━━ RECORDS
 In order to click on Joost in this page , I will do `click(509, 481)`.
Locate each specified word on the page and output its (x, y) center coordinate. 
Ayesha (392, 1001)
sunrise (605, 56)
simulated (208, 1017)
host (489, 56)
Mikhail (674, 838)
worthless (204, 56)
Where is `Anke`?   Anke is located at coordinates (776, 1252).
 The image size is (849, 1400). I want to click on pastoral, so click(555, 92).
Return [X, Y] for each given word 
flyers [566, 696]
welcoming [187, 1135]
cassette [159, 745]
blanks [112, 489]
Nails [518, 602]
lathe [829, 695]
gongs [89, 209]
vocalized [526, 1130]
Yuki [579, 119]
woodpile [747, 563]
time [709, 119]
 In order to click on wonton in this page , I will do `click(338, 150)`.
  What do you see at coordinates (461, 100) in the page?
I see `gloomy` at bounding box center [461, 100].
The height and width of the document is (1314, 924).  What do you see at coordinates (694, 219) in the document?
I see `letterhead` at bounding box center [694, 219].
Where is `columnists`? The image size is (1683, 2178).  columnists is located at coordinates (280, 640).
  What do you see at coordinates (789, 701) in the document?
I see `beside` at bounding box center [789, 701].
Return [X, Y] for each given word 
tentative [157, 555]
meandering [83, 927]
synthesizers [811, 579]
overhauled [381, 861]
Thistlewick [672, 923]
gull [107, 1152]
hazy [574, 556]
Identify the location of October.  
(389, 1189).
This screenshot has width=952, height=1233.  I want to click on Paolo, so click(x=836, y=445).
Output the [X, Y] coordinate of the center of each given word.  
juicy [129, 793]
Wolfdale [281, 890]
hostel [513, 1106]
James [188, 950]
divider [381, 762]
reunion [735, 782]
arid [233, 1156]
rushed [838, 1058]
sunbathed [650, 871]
━━━━
> **AIM**: Convert every line of the material above into a Markdown table with the columns Row and Line, numbering each line in sequence and omitting blank lines.

> **COMPLETE ANSWER**:
| Row | Line |
|---|---|
| 1 |  In order to click on Joost in this page , I will do `click(509, 481)`. |
| 2 | Locate each specified word on the page and output its (x, y) center coordinate.  |
| 3 | Ayesha (392, 1001) |
| 4 | sunrise (605, 56) |
| 5 | simulated (208, 1017) |
| 6 | host (489, 56) |
| 7 | Mikhail (674, 838) |
| 8 | worthless (204, 56) |
| 9 | Where is `Anke`?   Anke is located at coordinates (776, 1252). |
| 10 |  The image size is (849, 1400). I want to click on pastoral, so click(555, 92). |
| 11 | Return [X, Y] for each given word  |
| 12 | flyers [566, 696] |
| 13 | welcoming [187, 1135] |
| 14 | cassette [159, 745] |
| 15 | blanks [112, 489] |
| 16 | Nails [518, 602] |
| 17 | lathe [829, 695] |
| 18 | gongs [89, 209] |
| 19 | vocalized [526, 1130] |
| 20 | Yuki [579, 119] |
| 21 | woodpile [747, 563] |
| 22 | time [709, 119] |
| 23 |  In order to click on wonton in this page , I will do `click(338, 150)`. |
| 24 |   What do you see at coordinates (461, 100) in the page? |
| 25 | I see `gloomy` at bounding box center [461, 100]. |
| 26 | The height and width of the document is (1314, 924).  What do you see at coordinates (694, 219) in the document? |
| 27 | I see `letterhead` at bounding box center [694, 219]. |
| 28 | Where is `columnists`? The image size is (1683, 2178).  columnists is located at coordinates (280, 640). |
| 29 |   What do you see at coordinates (789, 701) in the document? |
| 30 | I see `beside` at bounding box center [789, 701]. |
| 31 | Return [X, Y] for each given word  |
| 32 | tentative [157, 555] |
| 33 | meandering [83, 927] |
| 34 | synthesizers [811, 579] |
| 35 | overhauled [381, 861] |
| 36 | Thistlewick [672, 923] |
| 37 | gull [107, 1152] |
| 38 | hazy [574, 556] |
| 39 | Identify the location of October.   |
| 40 | (389, 1189). |
| 41 | This screenshot has width=952, height=1233.  I want to click on Paolo, so click(x=836, y=445). |
| 42 | Output the [X, Y] coordinate of the center of each given word.   |
| 43 | juicy [129, 793] |
| 44 | Wolfdale [281, 890] |
| 45 | hostel [513, 1106] |
| 46 | James [188, 950] |
| 47 | divider [381, 762] |
| 48 | reunion [735, 782] |
| 49 | arid [233, 1156] |
| 50 | rushed [838, 1058] |
| 51 | sunbathed [650, 871] |